▸ **THE PROBLEM**
Find every line in the material below that contains the word "Locate", and copy each of those lines.

▸ **RECORDS FOR THIS EXERCISE**
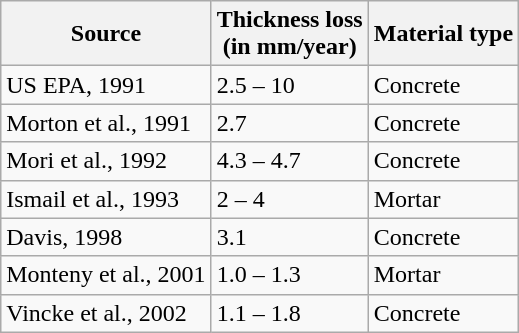
US EPA, 1991 (106, 85)
3.1 (290, 237)
2.7 (290, 123)
Davis, 1998 (106, 237)
2 – 4 (290, 199)
Mori et al., 1992 (106, 161)
1.0 – 1.3 (290, 275)
Source (106, 34)
Material type (443, 34)
2.5 – 10 (290, 85)
Monteny et al., 2001 (106, 275)
Vincke et al., 2002 (106, 313)
1.1 – 1.8 (290, 313)
Morton et al., 1991 (106, 123)
4.3 – 4.7 (290, 161)
Ismail et al., 1993 (106, 199)
Thickness loss(in mm/year) (290, 34)
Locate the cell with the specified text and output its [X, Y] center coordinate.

▸ **FINAL ANSWER**
Locate the cell with the specified text and output its [X, Y] center coordinate.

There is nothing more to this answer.